- [ACTIVITY]
Could you restate the entries word for word, without the images?

- [DATA RECORDS]
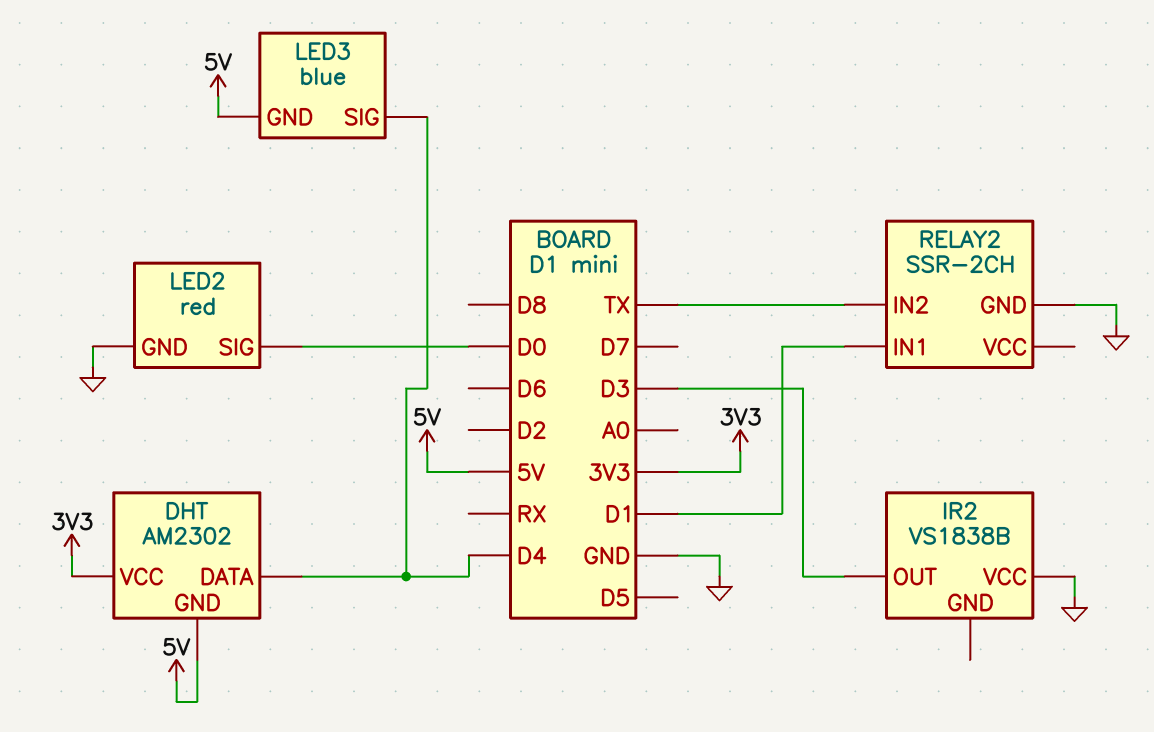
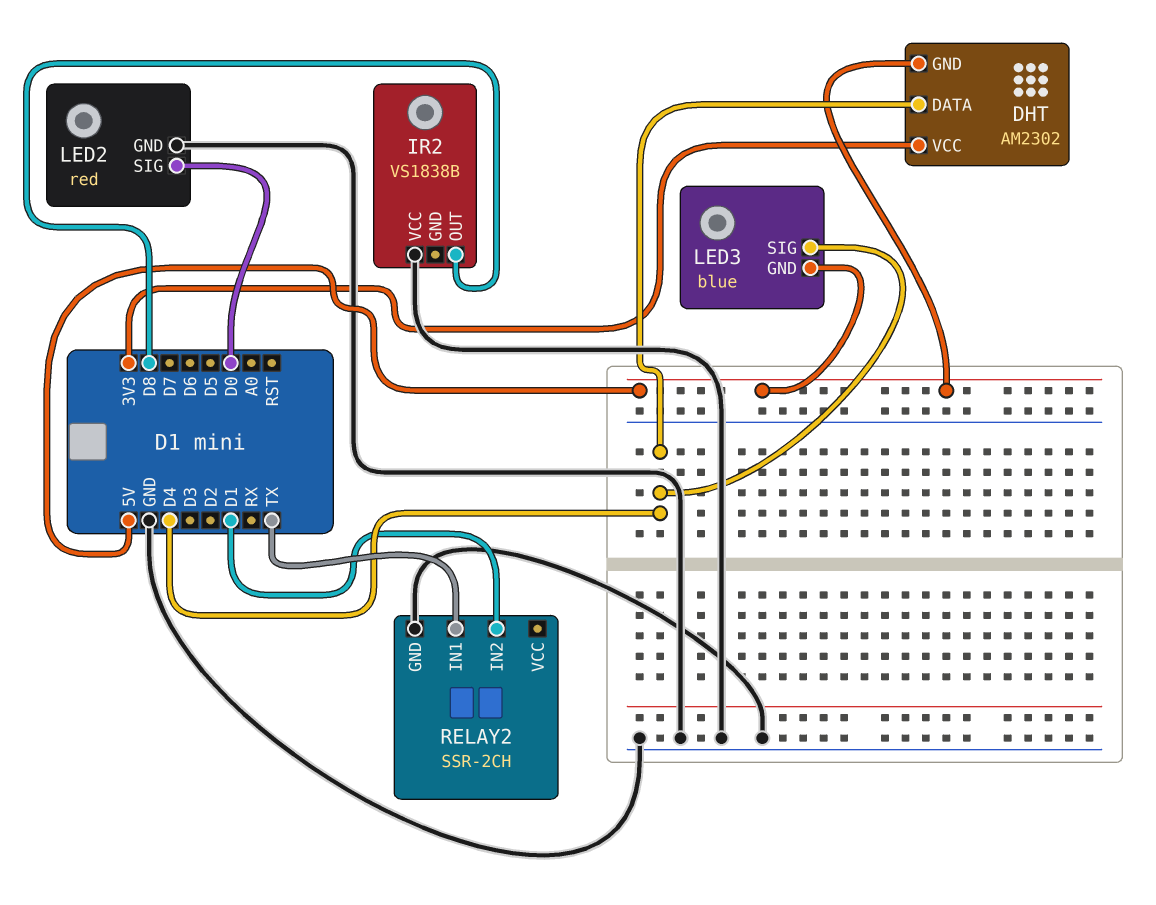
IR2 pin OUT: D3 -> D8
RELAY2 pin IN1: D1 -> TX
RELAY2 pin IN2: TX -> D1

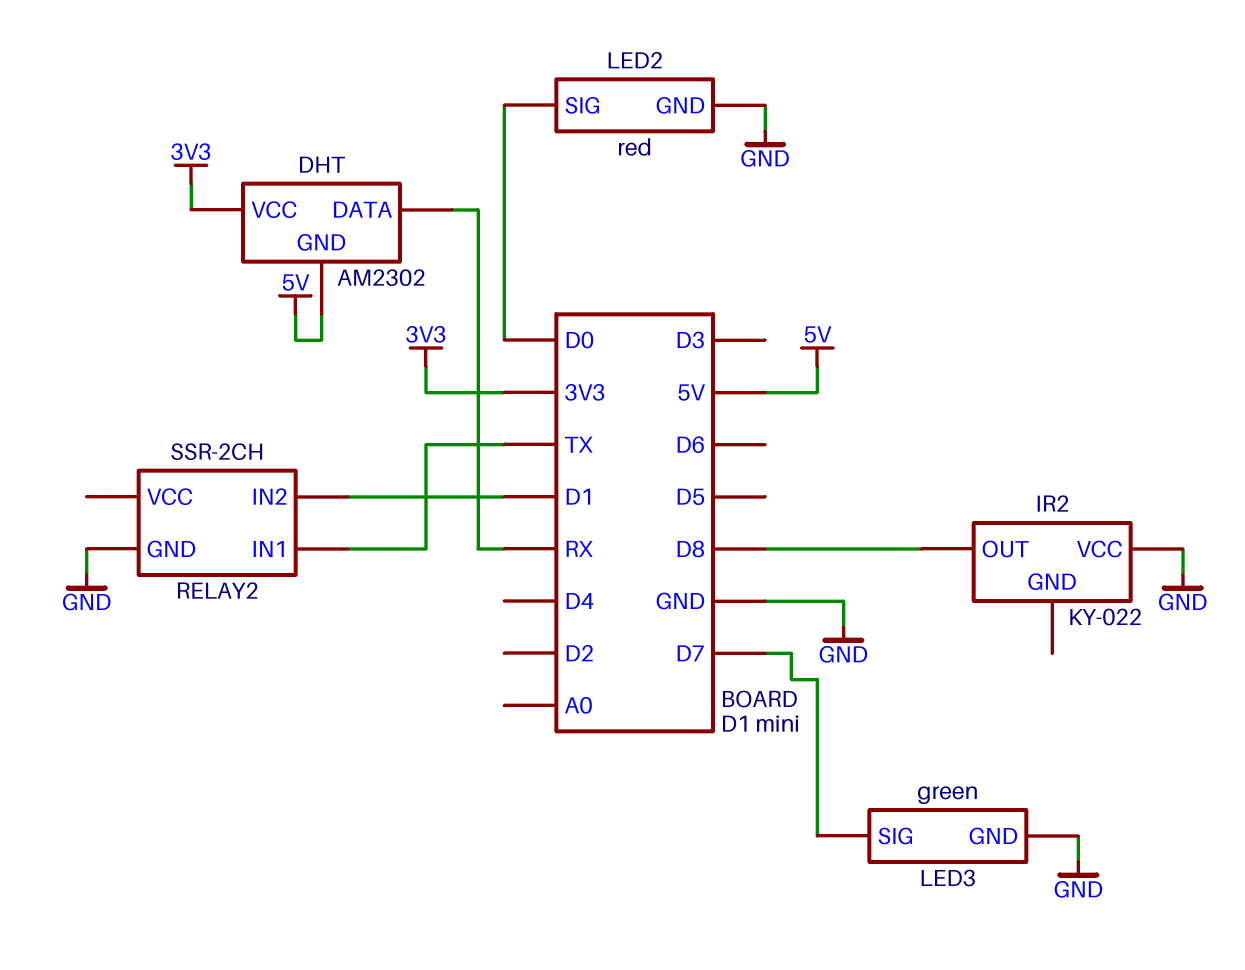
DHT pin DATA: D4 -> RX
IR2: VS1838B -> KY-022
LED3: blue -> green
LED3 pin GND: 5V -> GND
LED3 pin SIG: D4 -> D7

- [EXERCISE ANSWER]
IR2 pin OUT: D3 -> D8
RELAY2 pin IN1: D1 -> TX
RELAY2 pin IN2: TX -> D1

DHT pin DATA: D4 -> RX
IR2: VS1838B -> KY-022
LED3: blue -> green
LED3 pin GND: 5V -> GND
LED3 pin SIG: D4 -> D7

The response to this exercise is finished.